WHAT YOU NEED TO DO: Exact copy, no pictures: output each line below as it stands.

DATA EXTRACTS:
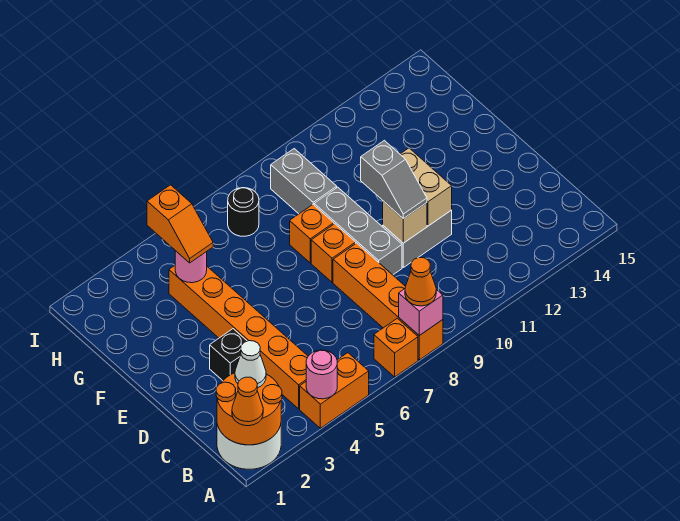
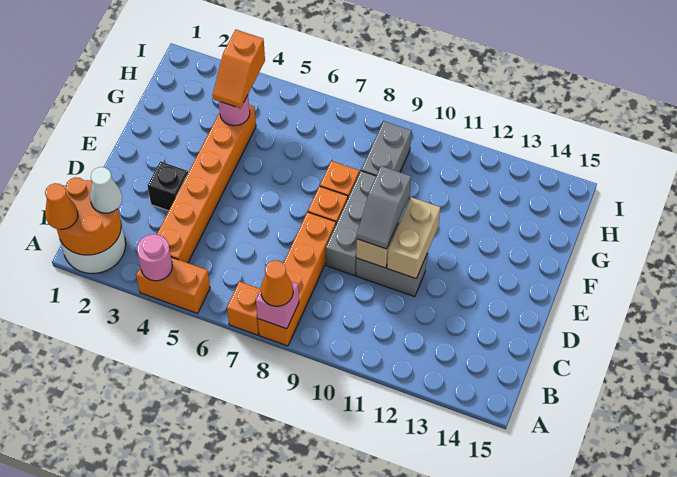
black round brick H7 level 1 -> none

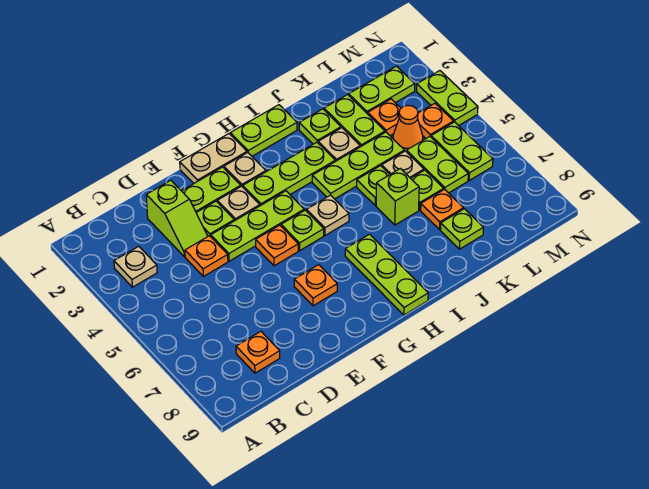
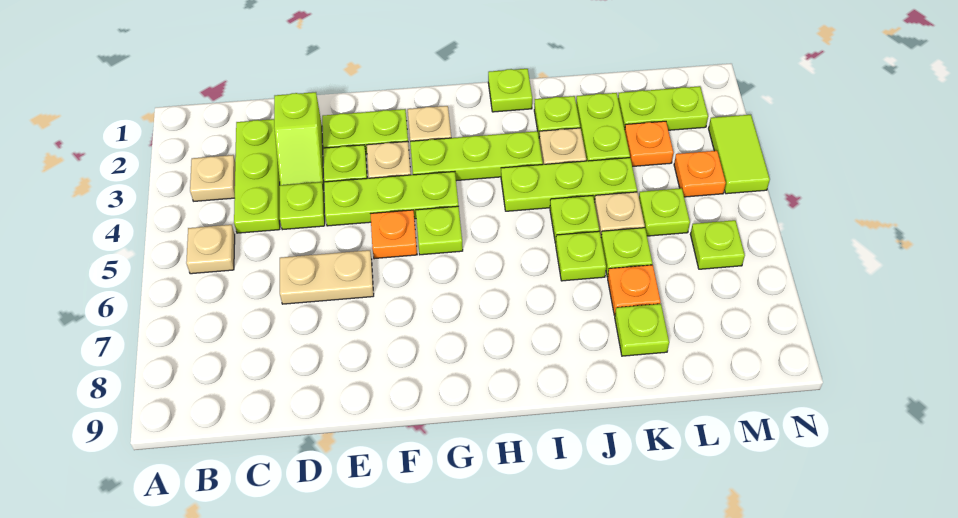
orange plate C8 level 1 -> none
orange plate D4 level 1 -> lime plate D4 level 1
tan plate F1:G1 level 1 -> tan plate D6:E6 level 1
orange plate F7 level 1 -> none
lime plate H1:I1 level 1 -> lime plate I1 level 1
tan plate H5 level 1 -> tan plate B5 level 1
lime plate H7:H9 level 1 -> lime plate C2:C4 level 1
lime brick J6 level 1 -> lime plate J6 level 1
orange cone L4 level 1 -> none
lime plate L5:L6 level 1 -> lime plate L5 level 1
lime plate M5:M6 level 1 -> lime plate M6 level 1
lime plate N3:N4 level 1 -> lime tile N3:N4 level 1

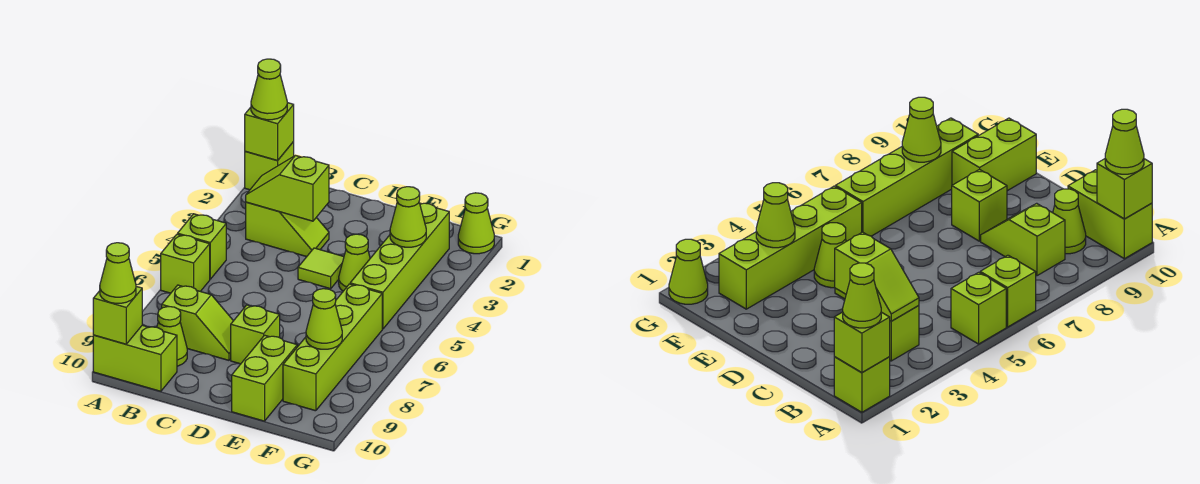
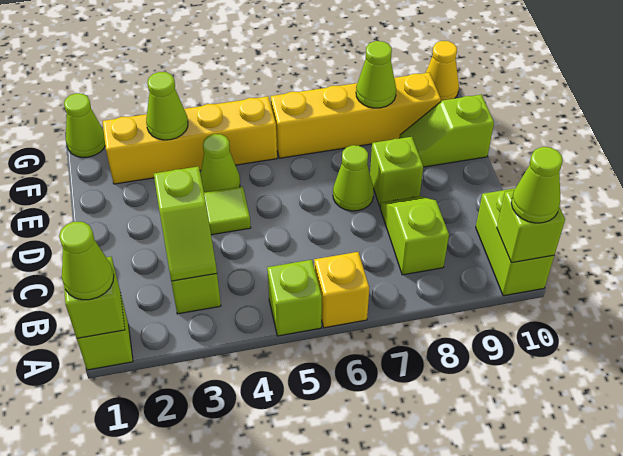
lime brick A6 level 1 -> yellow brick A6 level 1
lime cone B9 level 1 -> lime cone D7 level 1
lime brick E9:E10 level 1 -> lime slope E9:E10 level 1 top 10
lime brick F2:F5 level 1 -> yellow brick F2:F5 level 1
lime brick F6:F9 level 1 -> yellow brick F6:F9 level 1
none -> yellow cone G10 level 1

RESULT FOR THIS EXERCISE:
black round brick H7 level 1 -> none

orange plate C8 level 1 -> none
orange plate D4 level 1 -> lime plate D4 level 1
tan plate F1:G1 level 1 -> tan plate D6:E6 level 1
orange plate F7 level 1 -> none
lime plate H1:I1 level 1 -> lime plate I1 level 1
tan plate H5 level 1 -> tan plate B5 level 1
lime plate H7:H9 level 1 -> lime plate C2:C4 level 1
lime brick J6 level 1 -> lime plate J6 level 1
orange cone L4 level 1 -> none
lime plate L5:L6 level 1 -> lime plate L5 level 1
lime plate M5:M6 level 1 -> lime plate M6 level 1
lime plate N3:N4 level 1 -> lime tile N3:N4 level 1

lime brick A6 level 1 -> yellow brick A6 level 1
lime cone B9 level 1 -> lime cone D7 level 1
lime brick E9:E10 level 1 -> lime slope E9:E10 level 1 top 10
lime brick F2:F5 level 1 -> yellow brick F2:F5 level 1
lime brick F6:F9 level 1 -> yellow brick F6:F9 level 1
none -> yellow cone G10 level 1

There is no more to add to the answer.